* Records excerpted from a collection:
◆ ◆ ◆

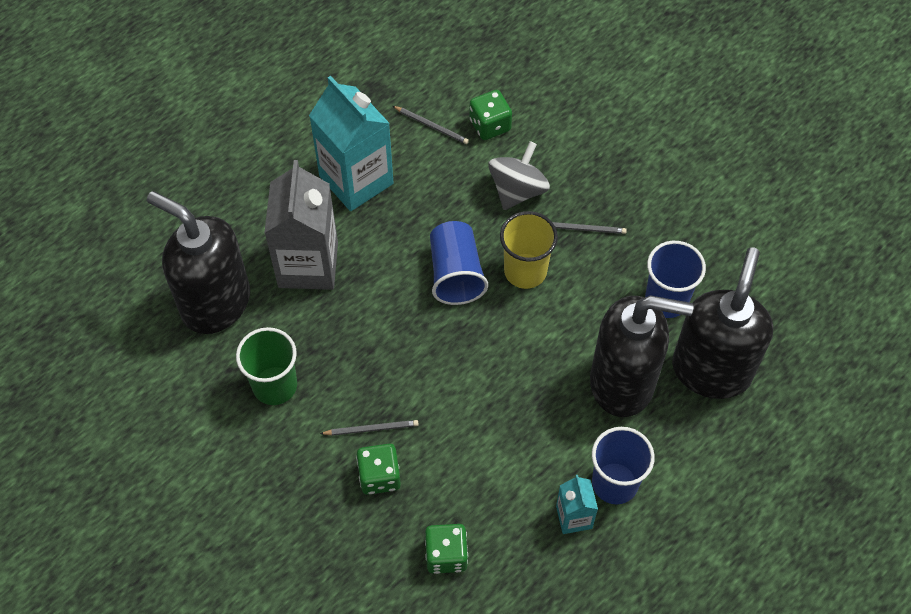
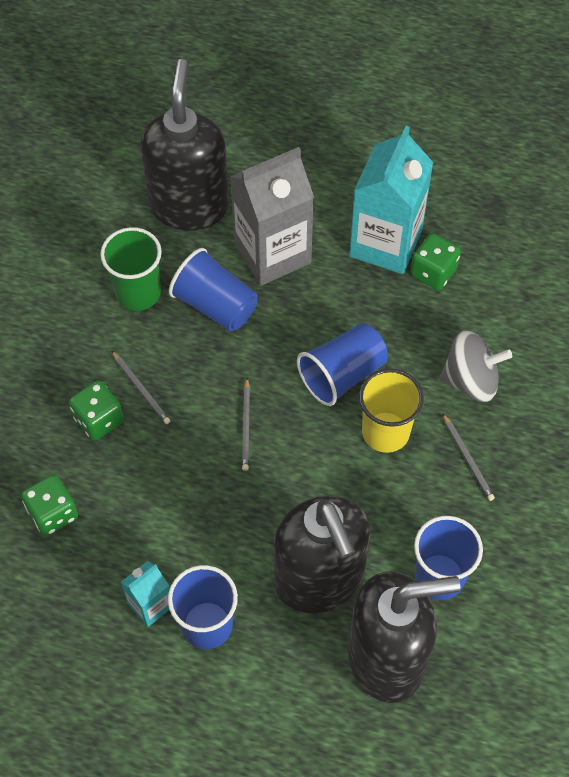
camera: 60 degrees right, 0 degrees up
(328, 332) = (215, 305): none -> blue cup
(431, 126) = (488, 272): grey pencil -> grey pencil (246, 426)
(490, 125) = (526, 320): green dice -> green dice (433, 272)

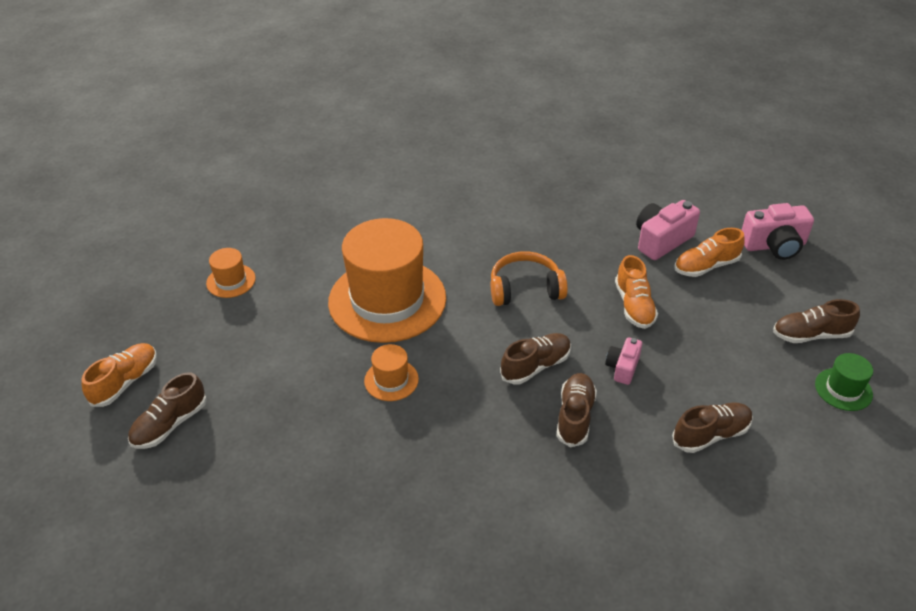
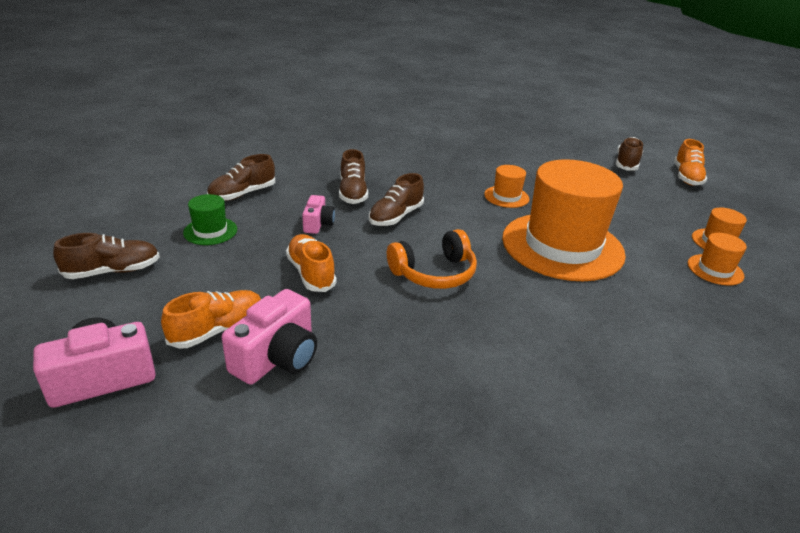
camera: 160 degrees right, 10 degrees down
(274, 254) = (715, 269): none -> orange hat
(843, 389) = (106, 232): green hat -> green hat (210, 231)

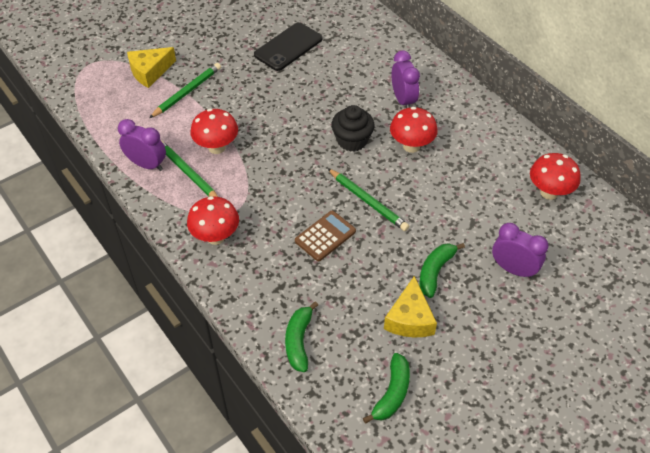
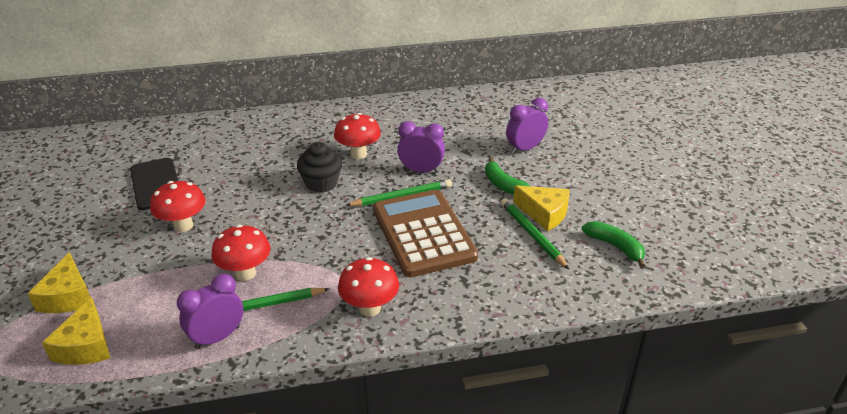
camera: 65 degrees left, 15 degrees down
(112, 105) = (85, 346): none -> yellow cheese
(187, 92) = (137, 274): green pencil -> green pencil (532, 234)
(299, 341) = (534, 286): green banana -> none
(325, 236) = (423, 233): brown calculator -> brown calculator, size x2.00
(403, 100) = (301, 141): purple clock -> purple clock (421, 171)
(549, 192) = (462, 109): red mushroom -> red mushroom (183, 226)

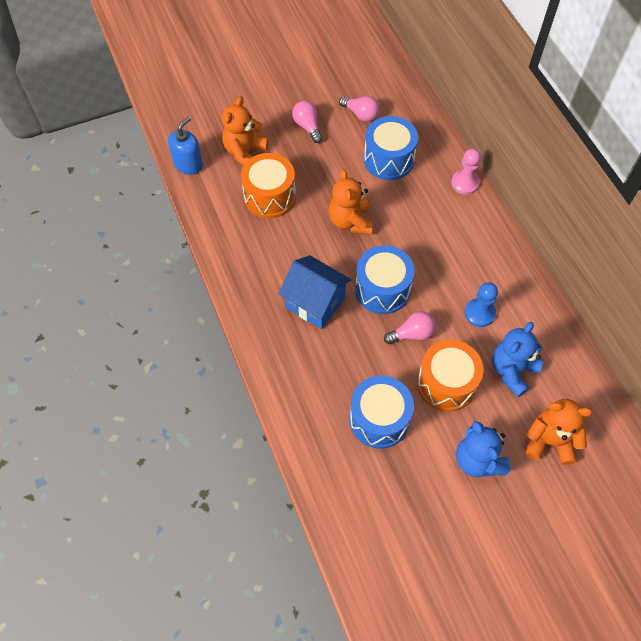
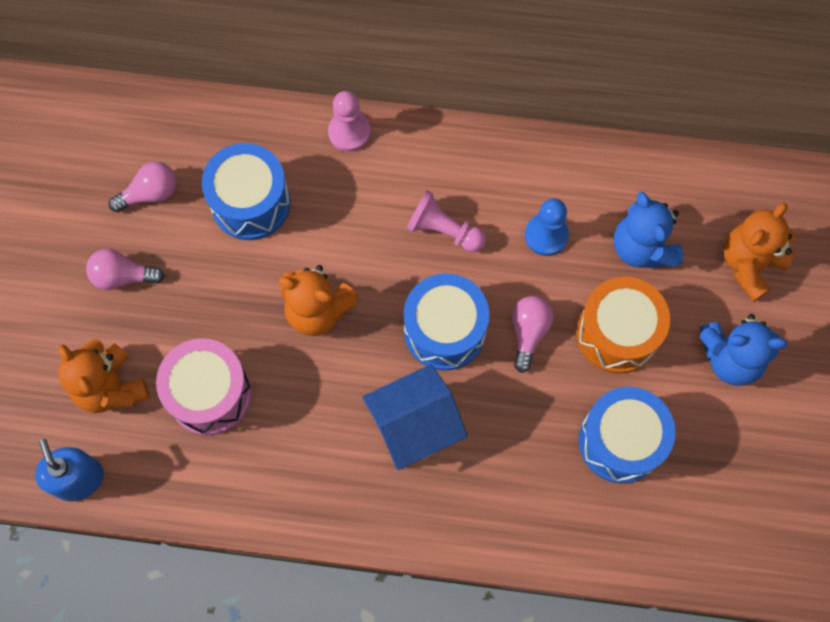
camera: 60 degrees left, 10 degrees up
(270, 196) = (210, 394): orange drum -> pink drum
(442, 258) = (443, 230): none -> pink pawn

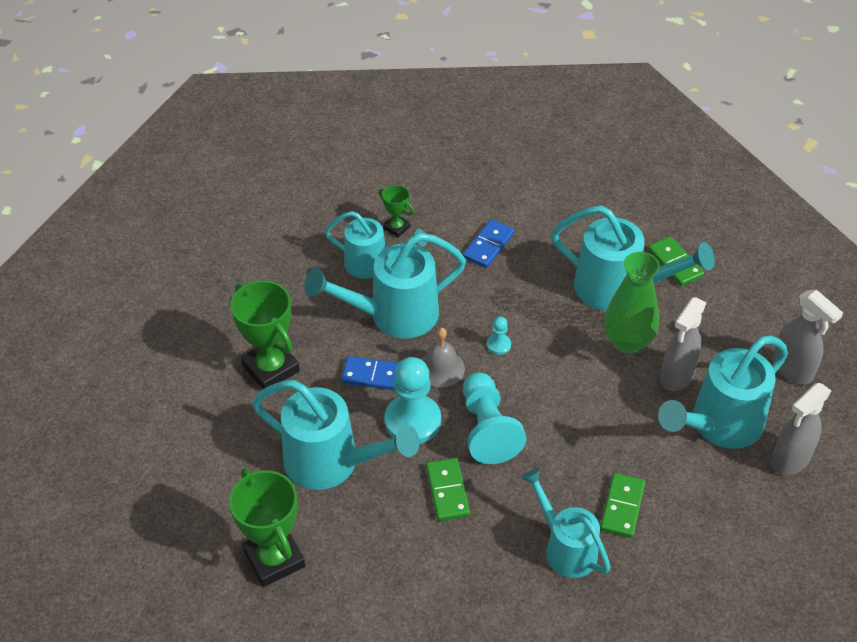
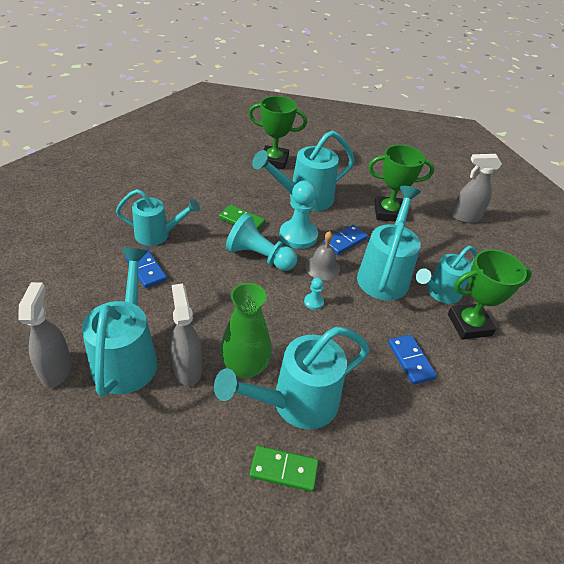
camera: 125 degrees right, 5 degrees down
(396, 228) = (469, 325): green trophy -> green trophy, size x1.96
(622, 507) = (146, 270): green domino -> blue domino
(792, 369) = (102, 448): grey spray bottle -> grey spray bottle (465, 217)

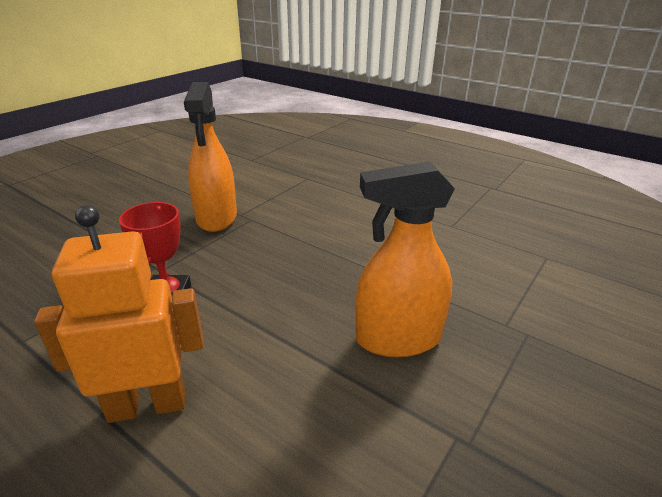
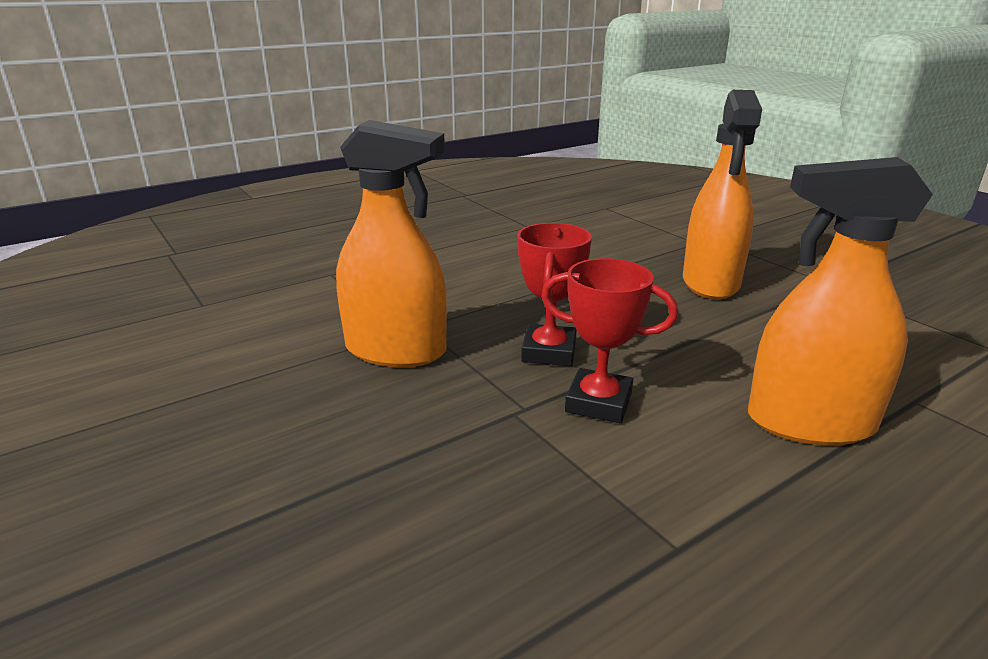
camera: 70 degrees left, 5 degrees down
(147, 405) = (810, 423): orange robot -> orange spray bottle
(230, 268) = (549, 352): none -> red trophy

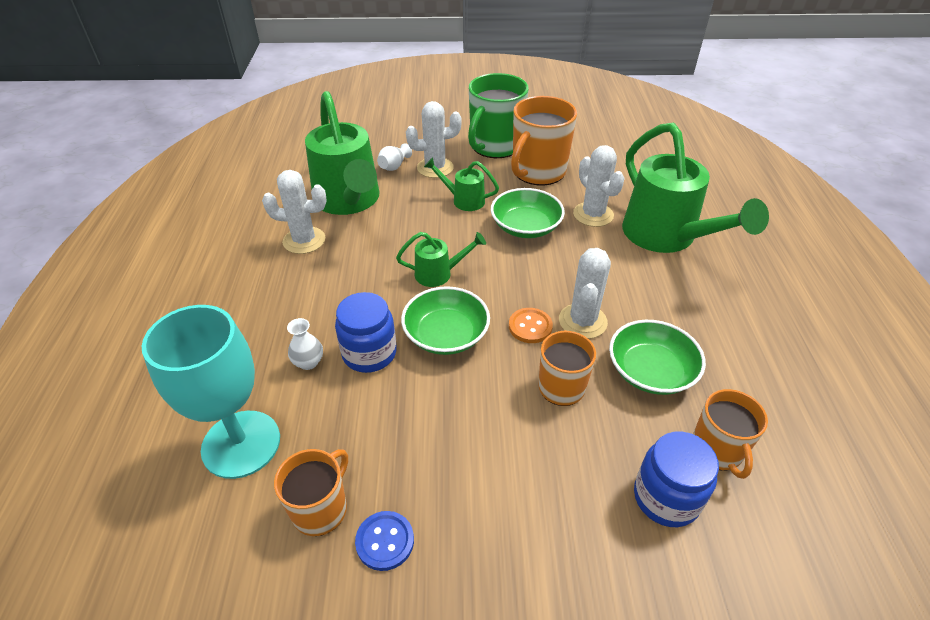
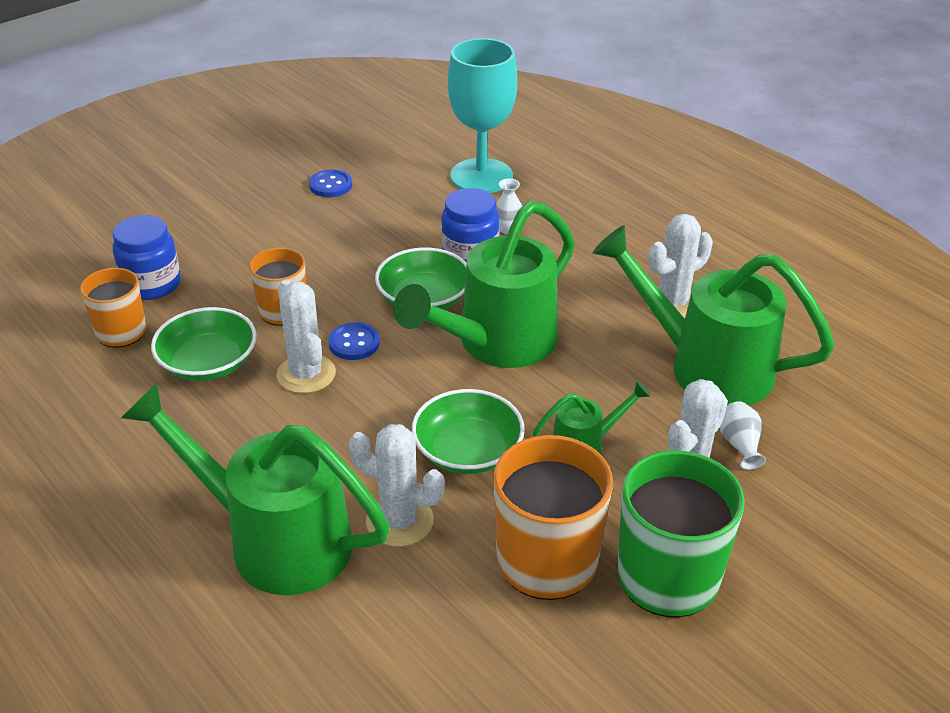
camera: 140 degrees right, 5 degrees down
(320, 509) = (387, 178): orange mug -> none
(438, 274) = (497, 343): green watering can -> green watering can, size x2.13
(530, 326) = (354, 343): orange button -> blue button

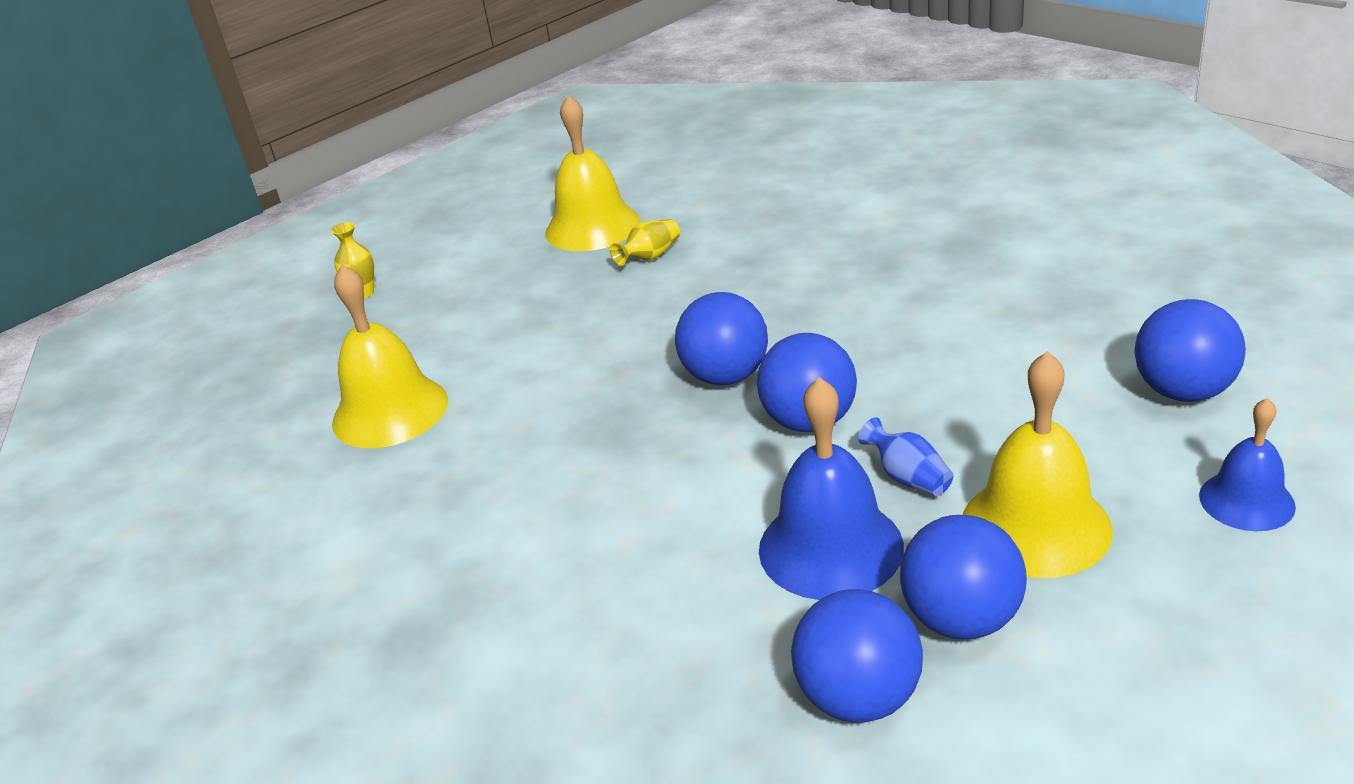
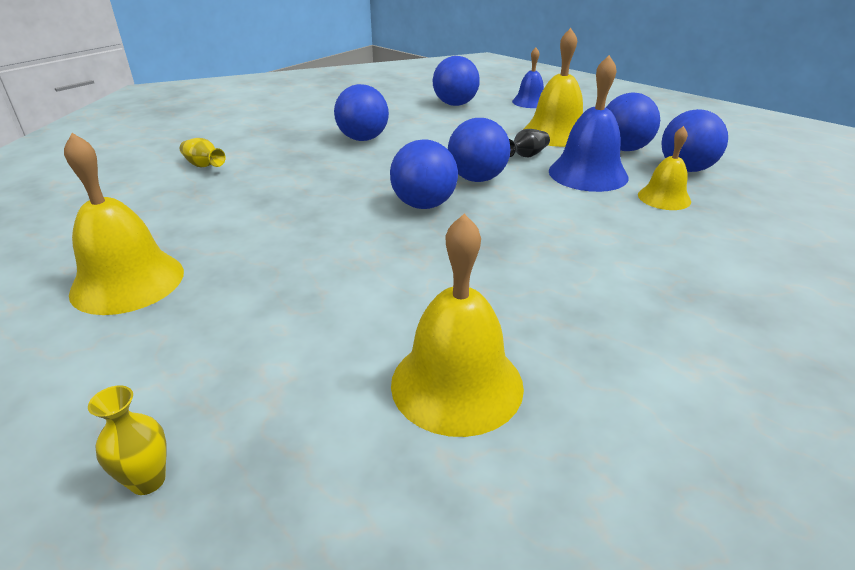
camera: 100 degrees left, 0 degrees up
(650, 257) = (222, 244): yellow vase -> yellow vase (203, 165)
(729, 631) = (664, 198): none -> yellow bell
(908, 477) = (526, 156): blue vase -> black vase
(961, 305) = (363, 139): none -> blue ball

◆ ◆ ◆

Having removed the pictures, write out the records exactly as they stand.

* Finished task:
camera: 60 degrees right, 0 degrees up
(328, 332) = (215, 305): none -> blue cup
(431, 126) = (488, 272): grey pencil -> grey pencil (246, 426)
(490, 125) = (526, 320): green dice -> green dice (433, 272)

camera: 160 degrees right, 10 degrees down
(274, 254) = (715, 269): none -> orange hat
(843, 389) = (106, 232): green hat -> green hat (210, 231)

camera: 65 degrees left, 15 degrees down
(112, 105) = (85, 346): none -> yellow cheese
(187, 92) = (137, 274): green pencil -> green pencil (532, 234)
(299, 341) = (534, 286): green banana -> none
(325, 236) = (423, 233): brown calculator -> brown calculator, size x2.00
(403, 100) = (301, 141): purple clock -> purple clock (421, 171)
(549, 192) = (462, 109): red mushroom -> red mushroom (183, 226)

camera: 60 degrees left, 10 degrees up
(270, 196) = (210, 394): orange drum -> pink drum
(442, 258) = (443, 230): none -> pink pawn

camera: 125 degrees right, 5 degrees down
(396, 228) = (469, 325): green trophy -> green trophy, size x1.96
(622, 507) = (146, 270): green domino -> blue domino
(792, 369) = (102, 448): grey spray bottle -> grey spray bottle (465, 217)

camera: 70 degrees left, 5 degrees down
(147, 405) = (810, 423): orange robot -> orange spray bottle
(230, 268) = (549, 352): none -> red trophy

camera: 140 degrees right, 5 degrees down
(320, 509) = (387, 178): orange mug -> none
(438, 274) = (497, 343): green watering can -> green watering can, size x2.13
(530, 326) = (354, 343): orange button -> blue button

camera: 100 degrees left, 0 degrees up
(650, 257) = (222, 244): yellow vase -> yellow vase (203, 165)
(729, 631) = (664, 198): none -> yellow bell
(908, 477) = (526, 156): blue vase -> black vase
(961, 305) = (363, 139): none -> blue ball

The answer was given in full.